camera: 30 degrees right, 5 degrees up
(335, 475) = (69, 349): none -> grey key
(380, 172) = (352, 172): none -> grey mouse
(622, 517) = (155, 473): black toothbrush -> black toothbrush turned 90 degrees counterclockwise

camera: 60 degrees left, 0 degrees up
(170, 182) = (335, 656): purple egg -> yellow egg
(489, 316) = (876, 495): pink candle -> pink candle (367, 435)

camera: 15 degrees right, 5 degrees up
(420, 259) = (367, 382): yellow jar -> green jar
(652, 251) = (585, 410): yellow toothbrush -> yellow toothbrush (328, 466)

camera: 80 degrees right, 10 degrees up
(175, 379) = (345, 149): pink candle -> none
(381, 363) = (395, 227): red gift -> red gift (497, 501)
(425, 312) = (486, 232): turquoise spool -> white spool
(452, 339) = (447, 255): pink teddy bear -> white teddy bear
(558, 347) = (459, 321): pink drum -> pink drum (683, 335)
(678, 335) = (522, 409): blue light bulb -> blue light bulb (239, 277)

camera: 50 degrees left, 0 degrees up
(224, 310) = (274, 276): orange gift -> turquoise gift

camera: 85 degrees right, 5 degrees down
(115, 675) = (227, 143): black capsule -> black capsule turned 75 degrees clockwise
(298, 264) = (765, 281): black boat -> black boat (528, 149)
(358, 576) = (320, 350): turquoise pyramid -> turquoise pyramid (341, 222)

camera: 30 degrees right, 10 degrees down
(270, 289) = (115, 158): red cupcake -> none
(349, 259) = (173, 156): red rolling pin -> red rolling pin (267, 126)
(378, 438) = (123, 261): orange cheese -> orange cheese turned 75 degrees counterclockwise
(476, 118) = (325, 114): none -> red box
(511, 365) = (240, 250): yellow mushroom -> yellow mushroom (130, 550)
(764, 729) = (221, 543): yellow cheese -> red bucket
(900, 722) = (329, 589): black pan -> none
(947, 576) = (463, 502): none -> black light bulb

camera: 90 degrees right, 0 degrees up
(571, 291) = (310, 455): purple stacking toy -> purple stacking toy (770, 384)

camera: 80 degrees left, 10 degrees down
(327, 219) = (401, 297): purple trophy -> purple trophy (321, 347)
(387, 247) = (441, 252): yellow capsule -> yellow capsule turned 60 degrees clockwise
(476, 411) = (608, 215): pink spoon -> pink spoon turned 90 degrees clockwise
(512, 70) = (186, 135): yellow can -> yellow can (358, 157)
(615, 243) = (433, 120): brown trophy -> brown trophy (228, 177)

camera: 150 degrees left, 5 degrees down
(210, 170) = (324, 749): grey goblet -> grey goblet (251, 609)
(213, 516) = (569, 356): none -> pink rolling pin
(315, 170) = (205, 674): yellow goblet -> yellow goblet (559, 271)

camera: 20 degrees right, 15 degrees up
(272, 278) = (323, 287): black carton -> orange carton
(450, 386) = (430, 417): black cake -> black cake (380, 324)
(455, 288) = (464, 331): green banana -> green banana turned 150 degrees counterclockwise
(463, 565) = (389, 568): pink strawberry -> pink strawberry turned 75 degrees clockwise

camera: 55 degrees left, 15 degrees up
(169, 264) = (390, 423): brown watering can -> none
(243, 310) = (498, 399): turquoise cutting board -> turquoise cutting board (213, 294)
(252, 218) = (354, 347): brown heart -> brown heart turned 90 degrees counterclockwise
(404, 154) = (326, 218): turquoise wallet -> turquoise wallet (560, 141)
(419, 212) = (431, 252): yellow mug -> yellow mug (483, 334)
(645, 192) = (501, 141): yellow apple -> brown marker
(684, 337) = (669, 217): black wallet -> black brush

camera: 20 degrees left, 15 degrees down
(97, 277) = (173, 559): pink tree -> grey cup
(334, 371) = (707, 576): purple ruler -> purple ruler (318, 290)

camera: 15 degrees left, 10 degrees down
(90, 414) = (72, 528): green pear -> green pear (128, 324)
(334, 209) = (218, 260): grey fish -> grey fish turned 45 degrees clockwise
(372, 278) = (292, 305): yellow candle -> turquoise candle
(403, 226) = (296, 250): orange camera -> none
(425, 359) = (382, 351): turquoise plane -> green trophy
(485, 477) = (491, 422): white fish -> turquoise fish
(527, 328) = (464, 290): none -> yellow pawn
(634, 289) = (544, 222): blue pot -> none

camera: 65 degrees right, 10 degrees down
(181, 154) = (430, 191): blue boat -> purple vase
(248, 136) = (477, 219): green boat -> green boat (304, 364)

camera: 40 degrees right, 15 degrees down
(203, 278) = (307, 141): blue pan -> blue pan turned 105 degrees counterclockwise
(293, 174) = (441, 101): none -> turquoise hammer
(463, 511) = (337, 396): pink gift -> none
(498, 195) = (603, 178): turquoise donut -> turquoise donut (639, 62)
○ ○ ○ ○ ○ ○ ○
Exercise: Restate word for word the entries above, starting at the line with "(298, 264) = (765, 281): black" and ending at the line with "(764, 729) = (221, 543): yellow", inclusive, and no others.

Finished exercise:
(298, 264) = (765, 281): black boat -> black boat (528, 149)
(358, 576) = (320, 350): turquoise pyramid -> turquoise pyramid (341, 222)

camera: 30 degrees right, 10 degrees down
(270, 289) = (115, 158): red cupcake -> none
(349, 259) = (173, 156): red rolling pin -> red rolling pin (267, 126)
(378, 438) = (123, 261): orange cheese -> orange cheese turned 75 degrees counterclockwise
(476, 118) = (325, 114): none -> red box
(511, 365) = (240, 250): yellow mushroom -> yellow mushroom (130, 550)
(764, 729) = (221, 543): yellow cheese -> red bucket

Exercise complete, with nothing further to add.